## Information supplied
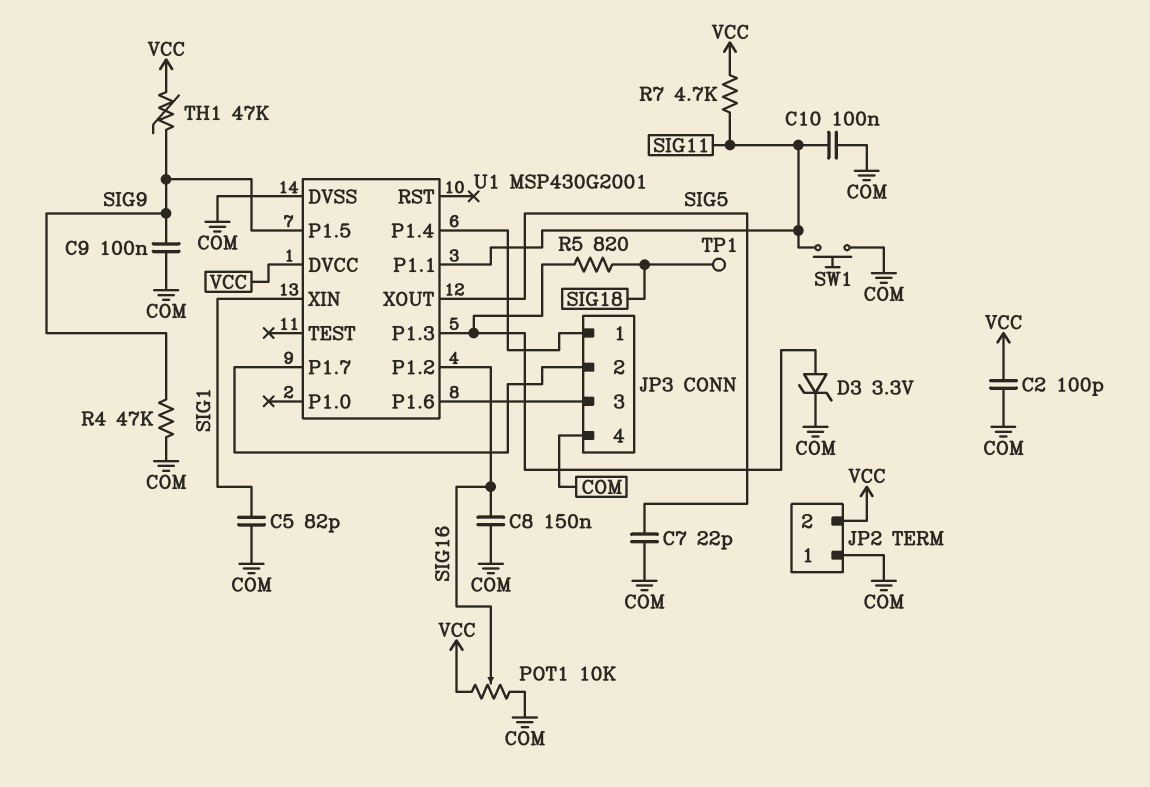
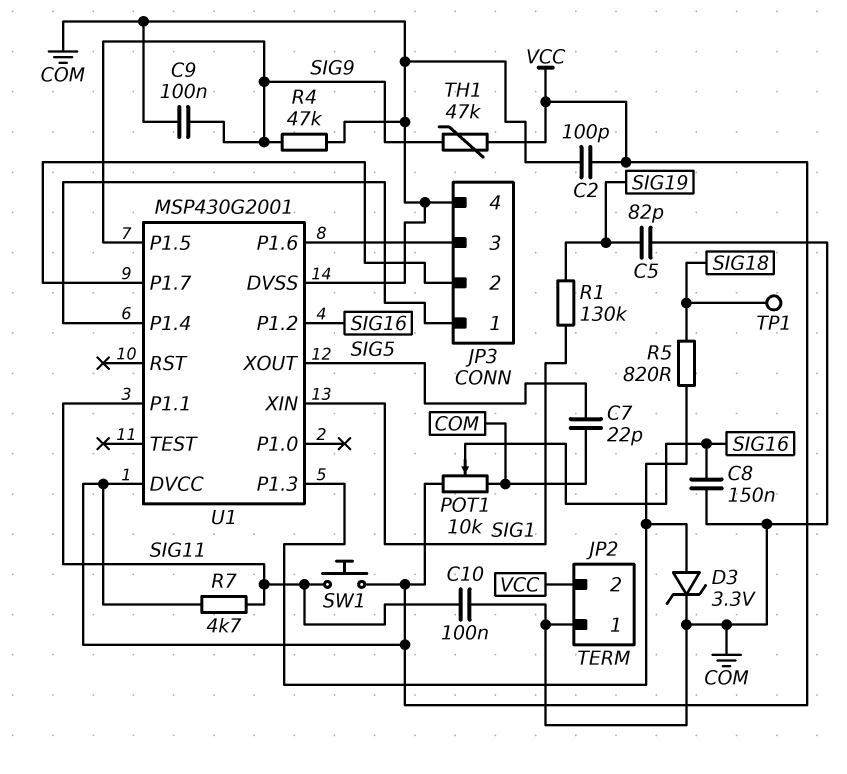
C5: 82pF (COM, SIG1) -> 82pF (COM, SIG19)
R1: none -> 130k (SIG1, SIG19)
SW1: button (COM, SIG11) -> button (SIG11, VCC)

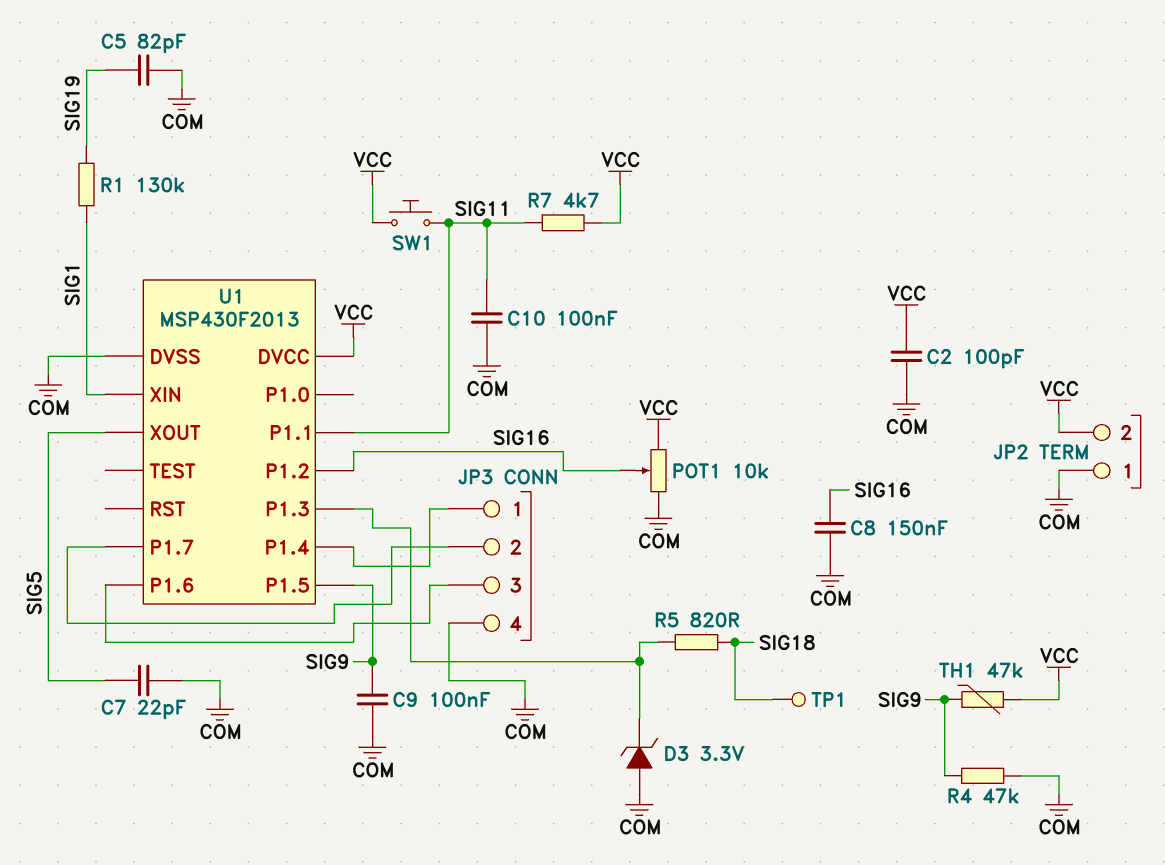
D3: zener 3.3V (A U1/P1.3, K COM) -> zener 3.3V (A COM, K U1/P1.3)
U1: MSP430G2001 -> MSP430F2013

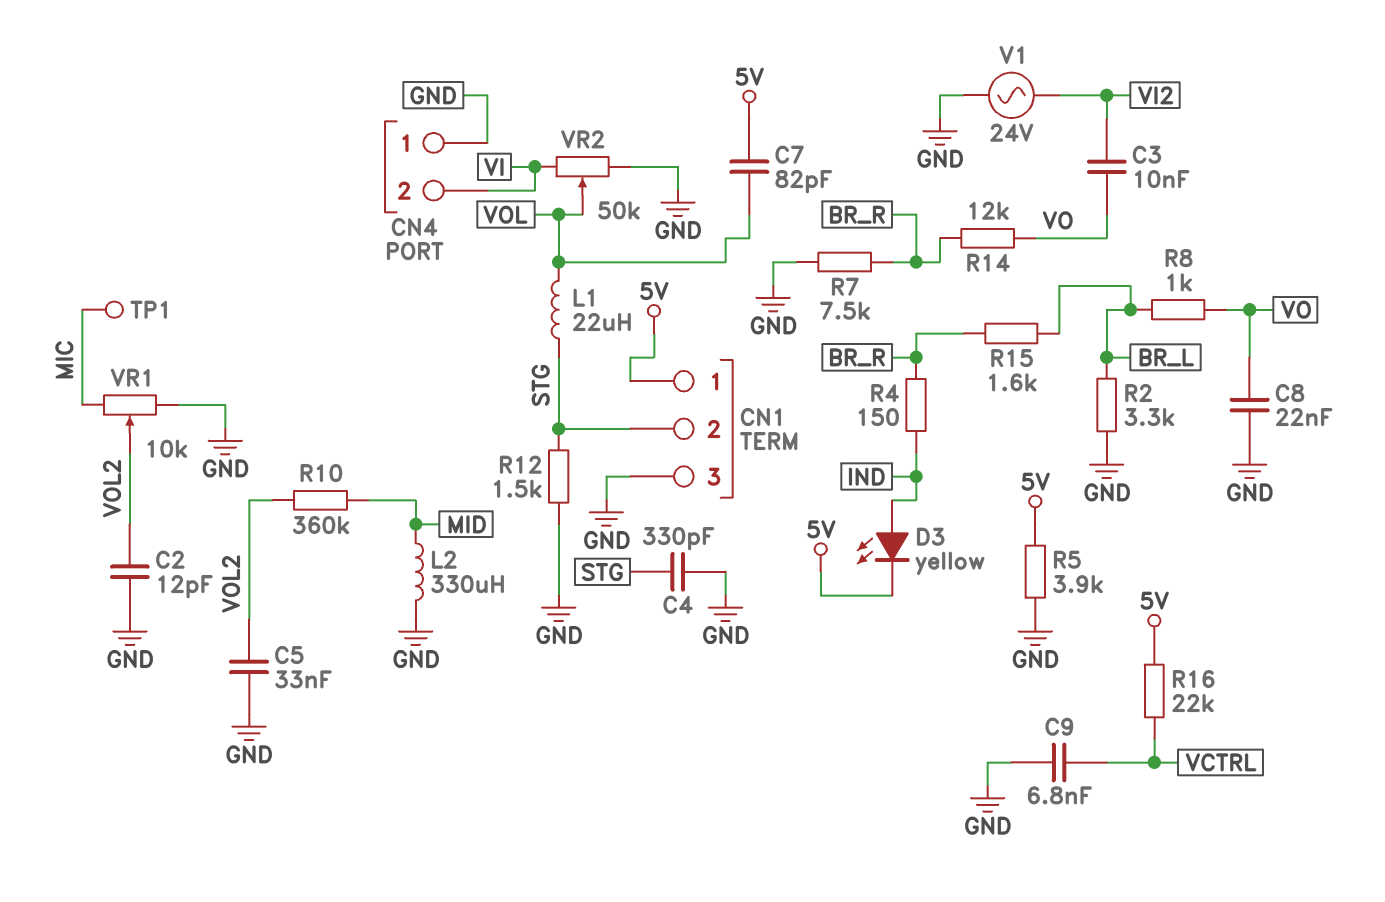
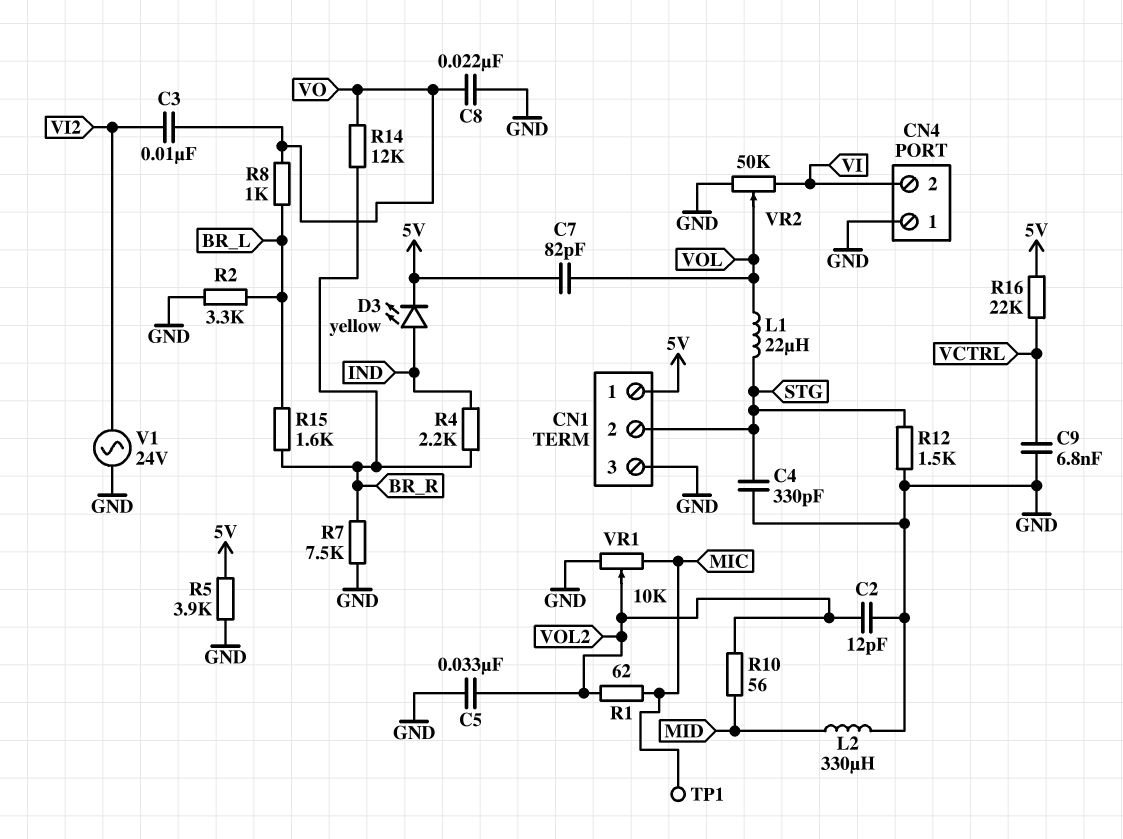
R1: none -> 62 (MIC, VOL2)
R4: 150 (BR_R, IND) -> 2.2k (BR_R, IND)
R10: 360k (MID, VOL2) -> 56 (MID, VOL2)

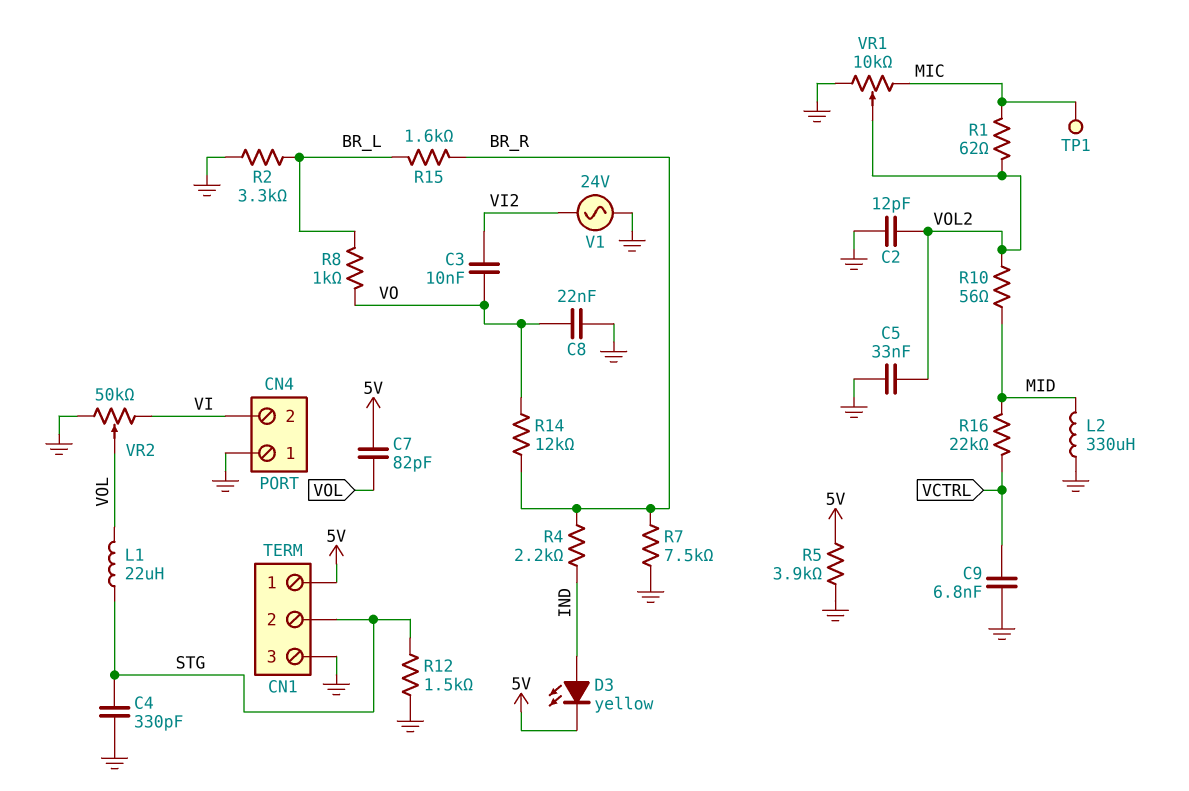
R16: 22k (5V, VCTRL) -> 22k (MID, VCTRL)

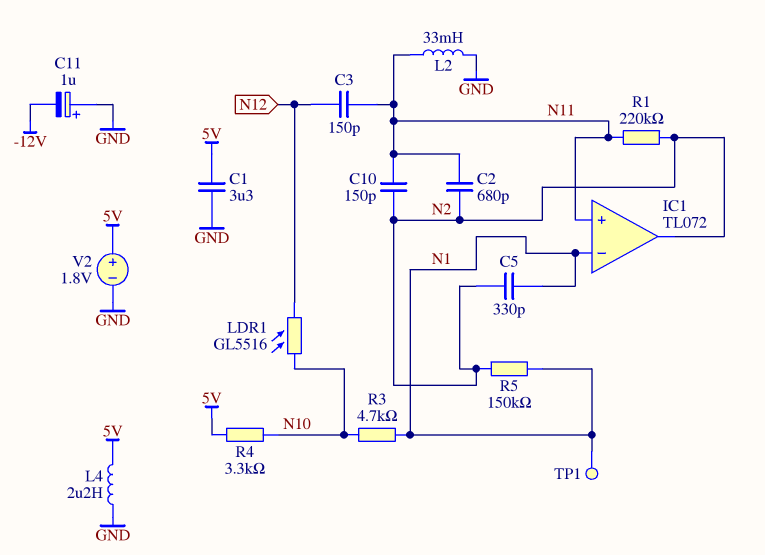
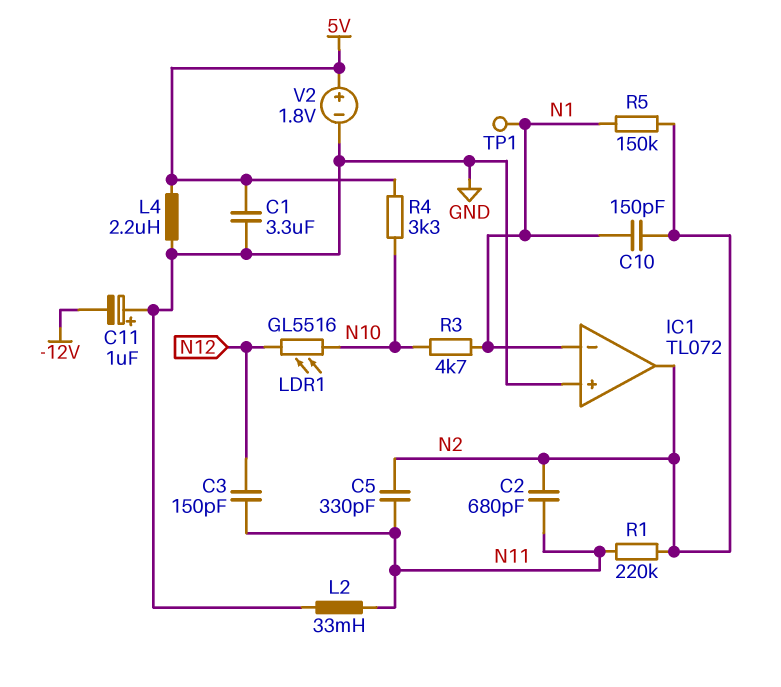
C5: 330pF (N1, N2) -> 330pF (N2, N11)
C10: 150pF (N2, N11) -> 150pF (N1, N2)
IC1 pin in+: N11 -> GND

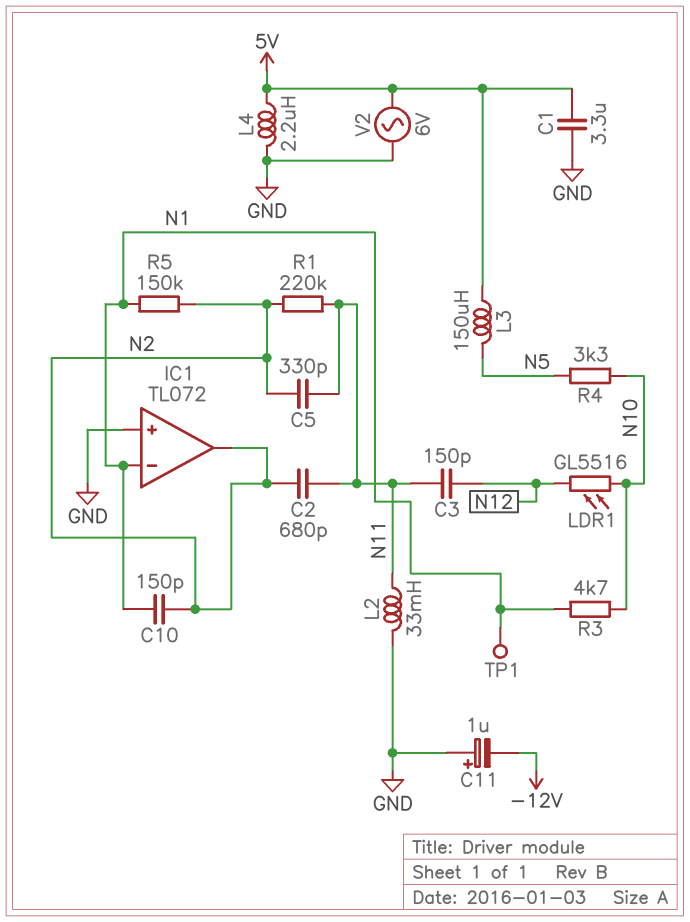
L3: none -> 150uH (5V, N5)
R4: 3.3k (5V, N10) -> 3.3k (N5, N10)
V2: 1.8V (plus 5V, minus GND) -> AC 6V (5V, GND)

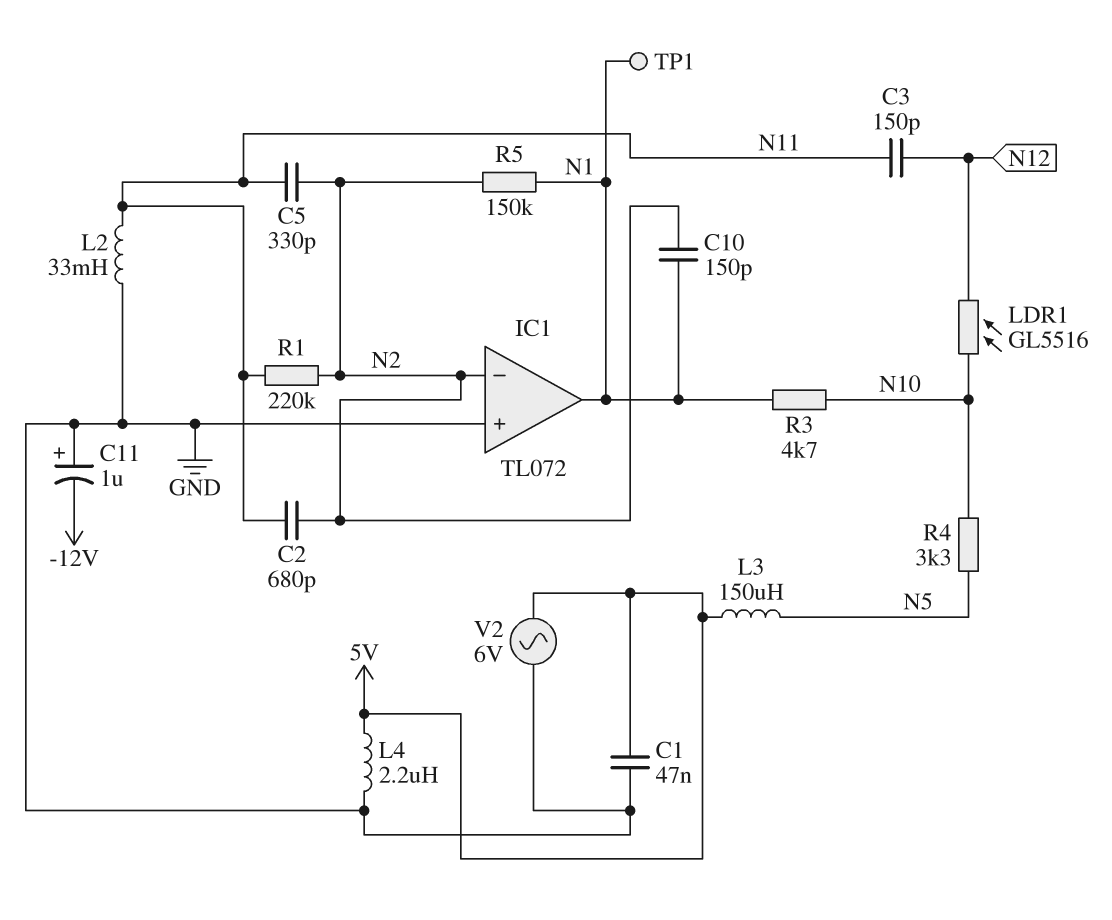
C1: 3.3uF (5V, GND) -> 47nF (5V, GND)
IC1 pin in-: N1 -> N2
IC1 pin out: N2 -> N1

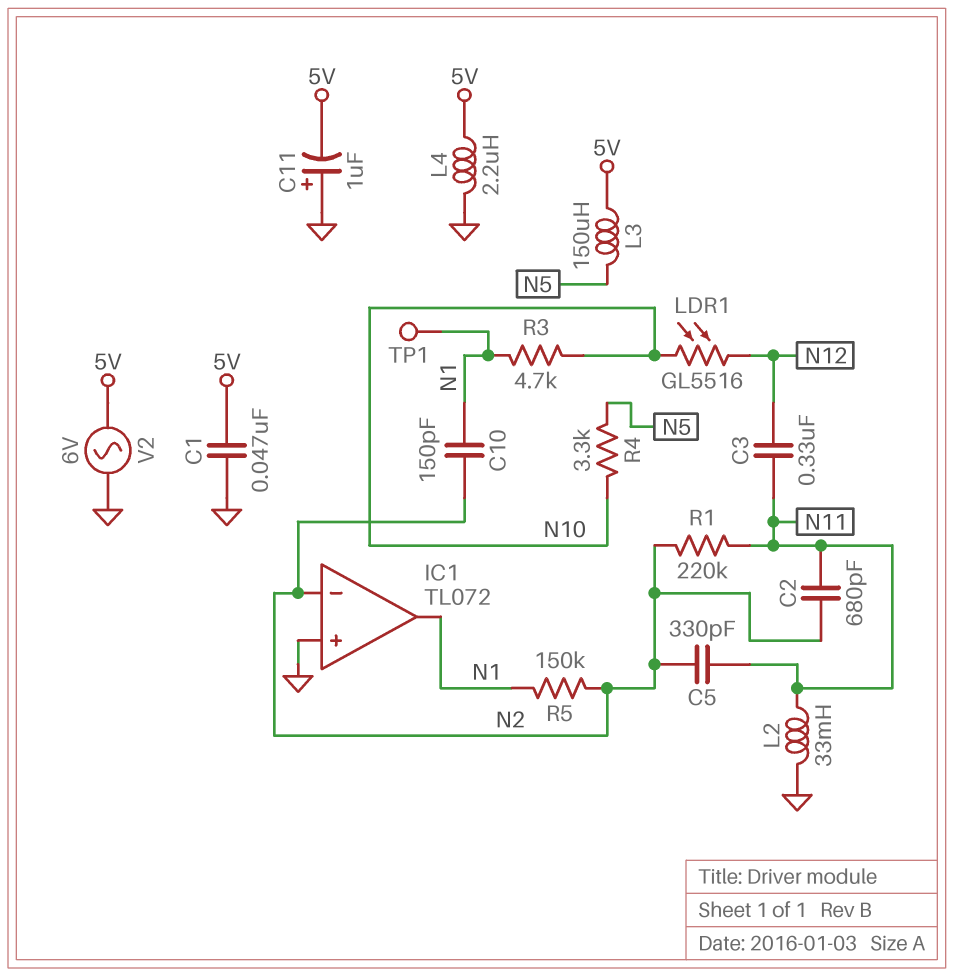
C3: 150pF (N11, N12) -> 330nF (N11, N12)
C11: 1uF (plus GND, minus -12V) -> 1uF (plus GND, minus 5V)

## Brief
Give the number of lines in the listing that hold the word "minus", with no other words.

## Final answer
2